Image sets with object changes
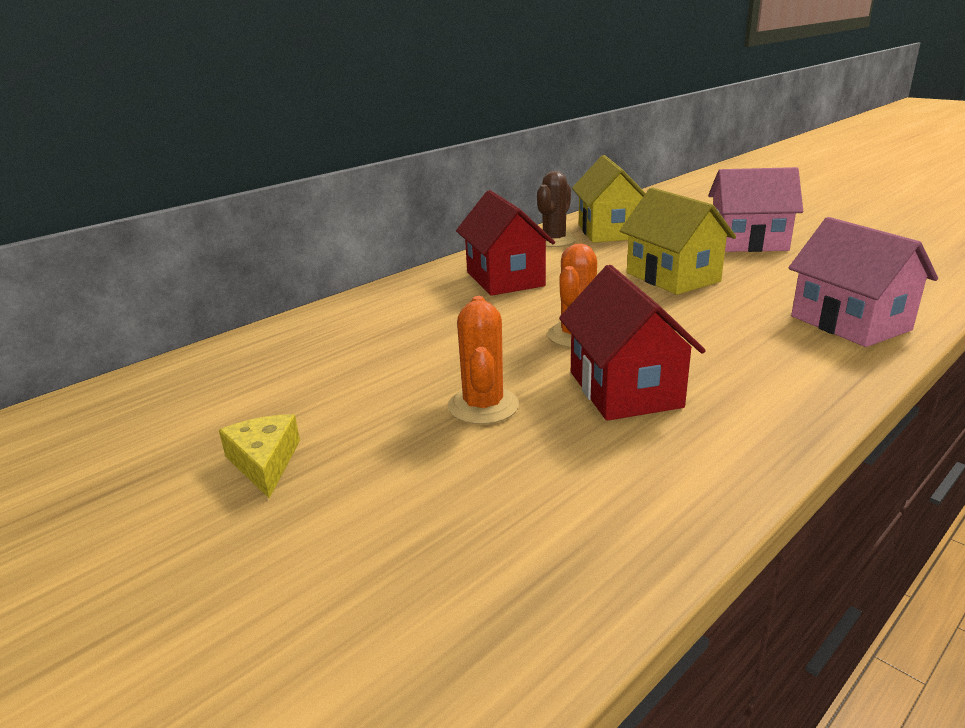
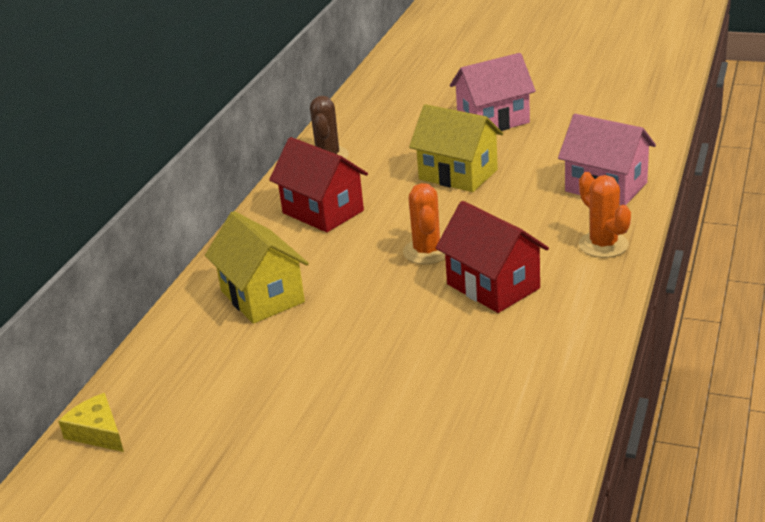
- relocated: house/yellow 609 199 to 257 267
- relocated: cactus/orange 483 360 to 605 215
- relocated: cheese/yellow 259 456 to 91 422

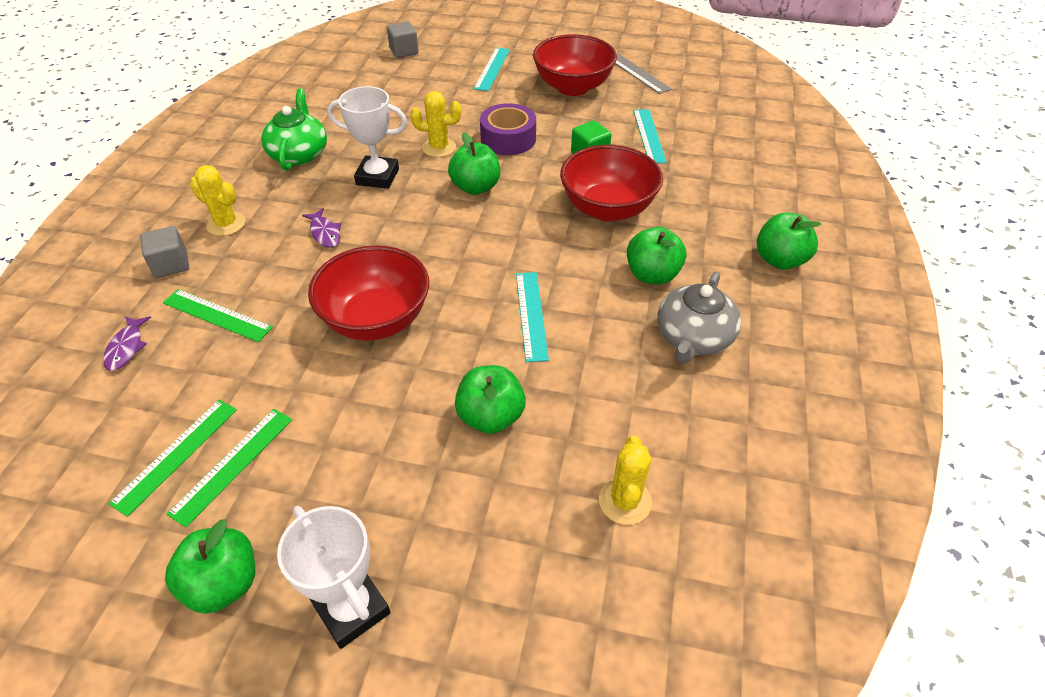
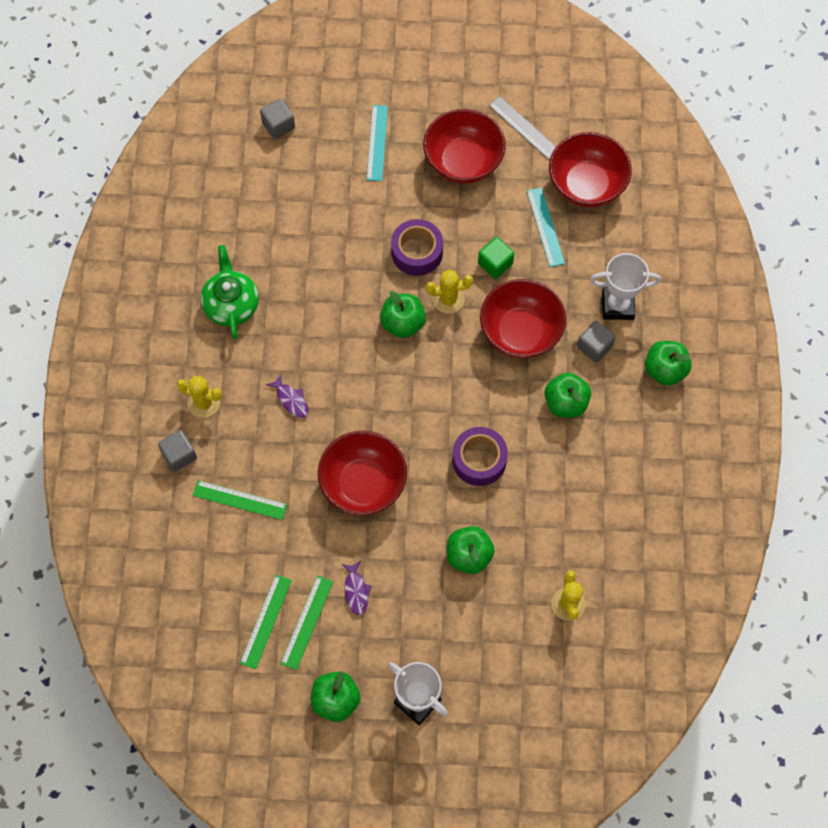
- relocated: trophy/white 367 137 to 625 286
- relocated: cactus/yellow 435 124 to 449 292
- missing: teapot/grey 699 317
- exchanged: ruler/turquoise 532 317 to tape/purple 480 456
- relocated: fish/purple 127 343 to 356 588
- appeared: bowl/red 590 169
- appeared: cube/grey 596 342

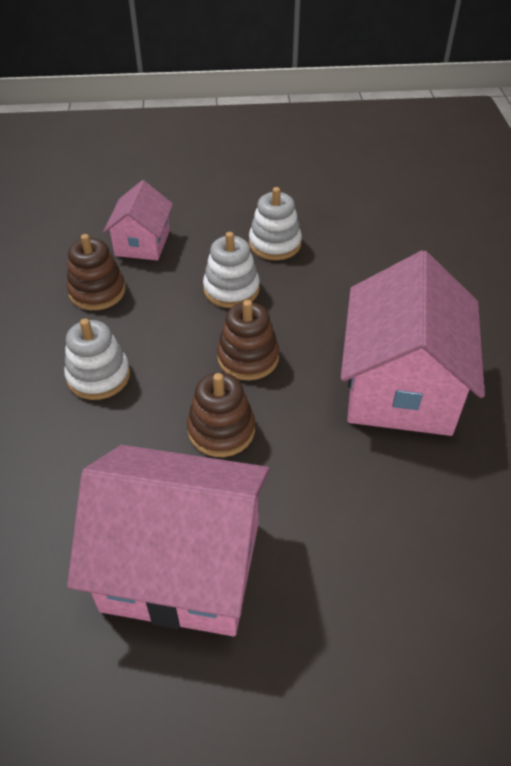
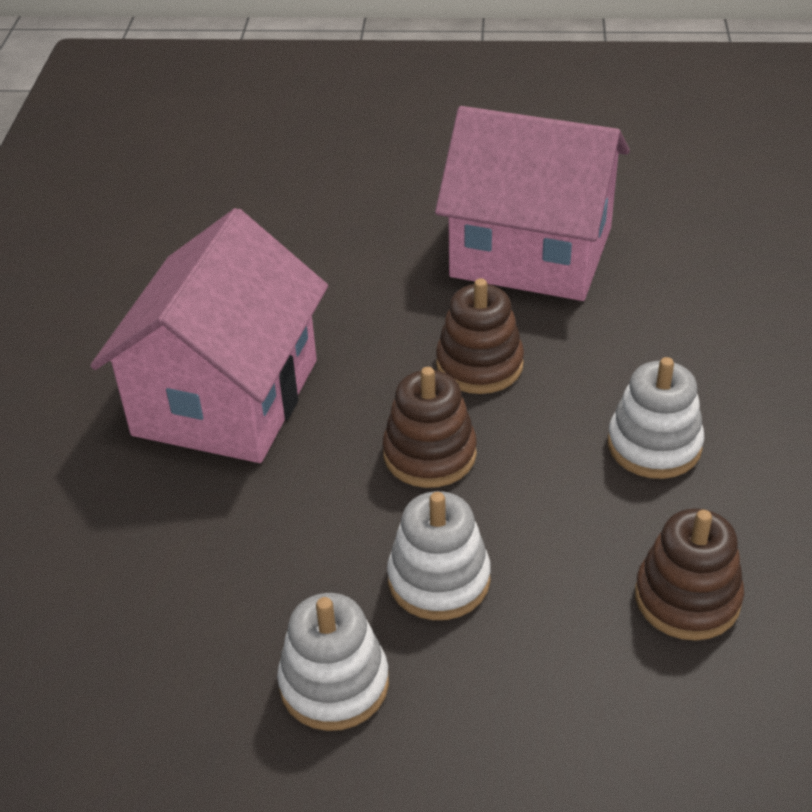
- missing: house/pink 138 220

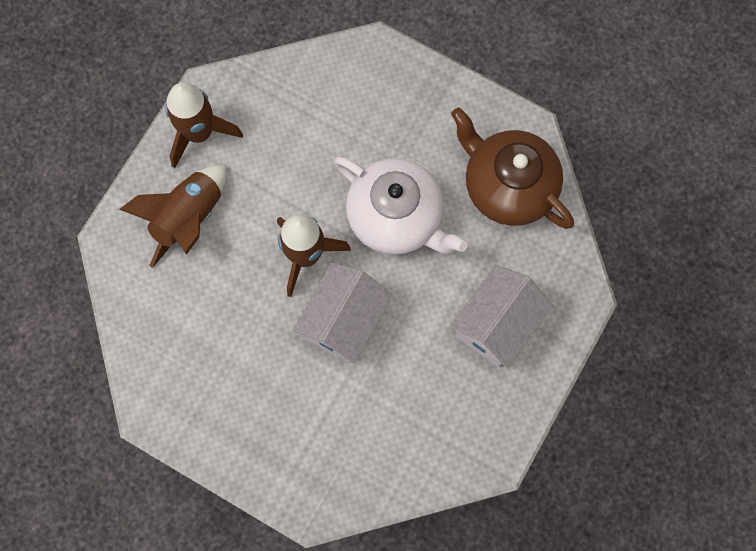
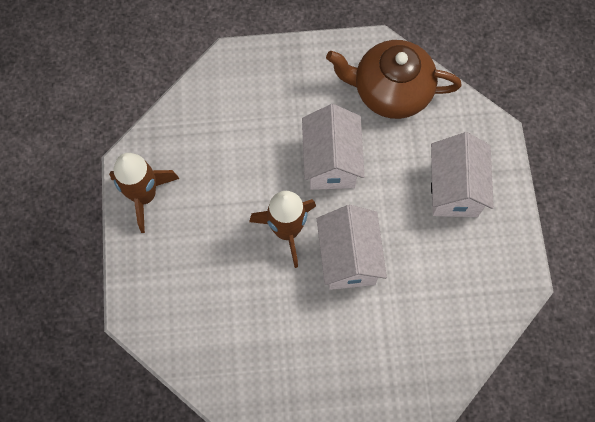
- exchanged: teapot/white 401 205 to house/white 333 147
- missing: rocket/brown 173 216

__Exercise__. Excluding all pictures, reproduce the records exactly as they appear above.

__Solution to the exercise__.
- relocated: house/yellow 609 199 to 257 267
- relocated: cactus/orange 483 360 to 605 215
- relocated: cheese/yellow 259 456 to 91 422

- relocated: trophy/white 367 137 to 625 286
- relocated: cactus/yellow 435 124 to 449 292
- missing: teapot/grey 699 317
- exchanged: ruler/turquoise 532 317 to tape/purple 480 456
- relocated: fish/purple 127 343 to 356 588
- appeared: bowl/red 590 169
- appeared: cube/grey 596 342

- missing: house/pink 138 220

- exchanged: teapot/white 401 205 to house/white 333 147
- missing: rocket/brown 173 216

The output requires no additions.